(Work required) Please copy out every line of the shape change listing word for word, leaving out the pictures.

## START Records supplied

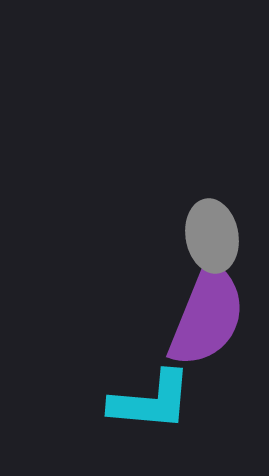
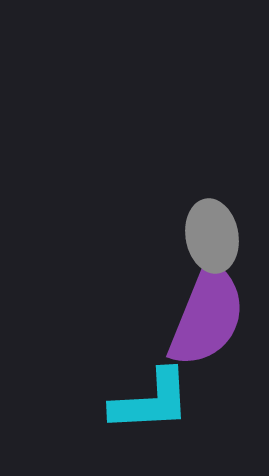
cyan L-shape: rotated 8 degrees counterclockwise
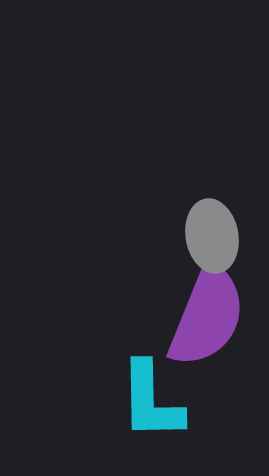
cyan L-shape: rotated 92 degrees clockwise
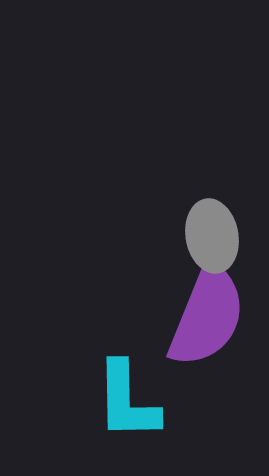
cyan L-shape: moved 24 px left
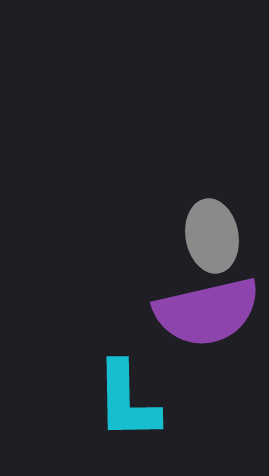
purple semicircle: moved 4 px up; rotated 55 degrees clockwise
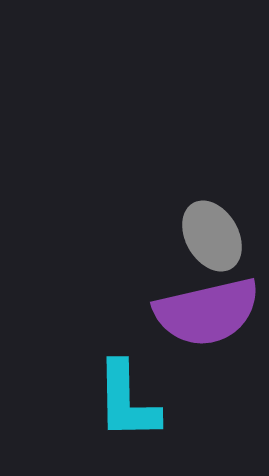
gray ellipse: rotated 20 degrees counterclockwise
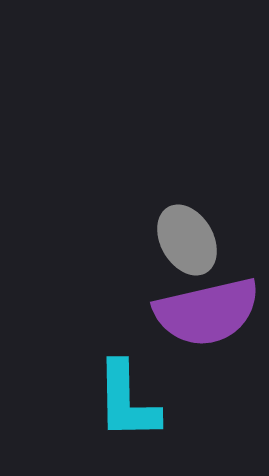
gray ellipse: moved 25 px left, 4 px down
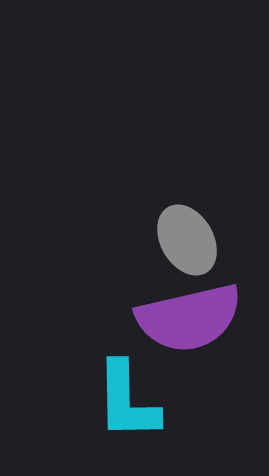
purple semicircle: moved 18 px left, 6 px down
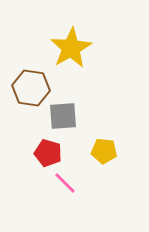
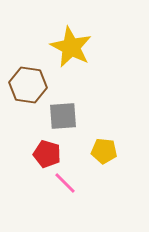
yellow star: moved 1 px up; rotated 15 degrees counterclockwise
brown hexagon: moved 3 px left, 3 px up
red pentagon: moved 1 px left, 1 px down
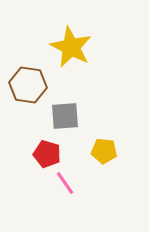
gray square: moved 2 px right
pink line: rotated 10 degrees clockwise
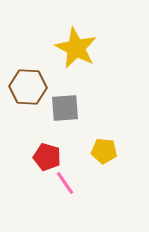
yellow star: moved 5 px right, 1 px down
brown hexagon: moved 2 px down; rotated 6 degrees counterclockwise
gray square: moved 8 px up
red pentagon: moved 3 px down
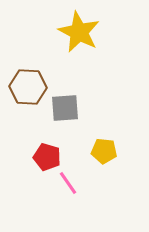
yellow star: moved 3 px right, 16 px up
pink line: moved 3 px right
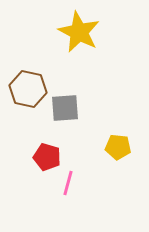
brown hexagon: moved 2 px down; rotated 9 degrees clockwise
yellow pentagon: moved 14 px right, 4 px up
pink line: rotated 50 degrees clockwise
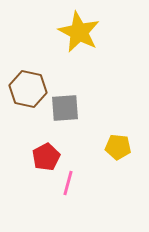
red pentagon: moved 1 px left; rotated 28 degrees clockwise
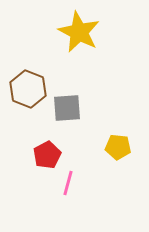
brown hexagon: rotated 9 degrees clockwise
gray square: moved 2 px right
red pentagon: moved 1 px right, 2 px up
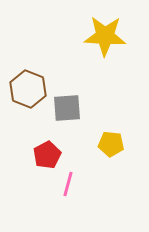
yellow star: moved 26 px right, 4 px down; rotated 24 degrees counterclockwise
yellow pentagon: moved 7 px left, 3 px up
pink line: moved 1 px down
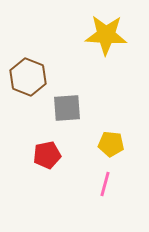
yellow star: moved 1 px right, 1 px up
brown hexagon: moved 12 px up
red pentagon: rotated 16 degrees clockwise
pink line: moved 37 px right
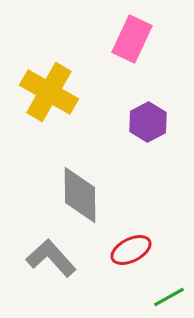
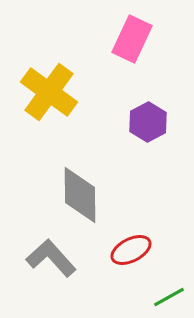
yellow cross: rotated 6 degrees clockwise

## END Records supplied

(Answer below)
cyan L-shape: rotated 8 degrees counterclockwise
cyan L-shape: rotated 92 degrees clockwise
cyan L-shape: moved 24 px left
purple semicircle: moved 4 px up; rotated 55 degrees clockwise
gray ellipse: rotated 20 degrees counterclockwise
gray ellipse: moved 25 px left, 4 px down
purple semicircle: moved 18 px left, 6 px down
yellow star: moved 1 px up; rotated 15 degrees counterclockwise
brown hexagon: moved 3 px left, 3 px up
red pentagon: moved 1 px left, 1 px down
gray square: moved 2 px right
pink line: rotated 10 degrees clockwise
yellow star: moved 5 px right, 1 px down
brown hexagon: moved 2 px down; rotated 6 degrees counterclockwise
gray square: moved 8 px up
red pentagon: moved 3 px down
yellow star: moved 3 px right, 16 px up
pink line: moved 3 px right
brown hexagon: moved 2 px down; rotated 9 degrees clockwise
yellow pentagon: moved 14 px right, 4 px up
pink line: rotated 50 degrees clockwise
red pentagon: moved 1 px left; rotated 28 degrees clockwise
brown hexagon: rotated 9 degrees clockwise
gray square: moved 2 px right
red pentagon: moved 1 px right, 2 px up
yellow star: moved 26 px right, 4 px down; rotated 24 degrees counterclockwise
yellow pentagon: moved 7 px left, 3 px up
pink line: moved 1 px down
yellow star: moved 1 px right, 1 px up
brown hexagon: moved 12 px up
red pentagon: rotated 16 degrees clockwise
pink line: moved 37 px right
yellow cross: rotated 6 degrees clockwise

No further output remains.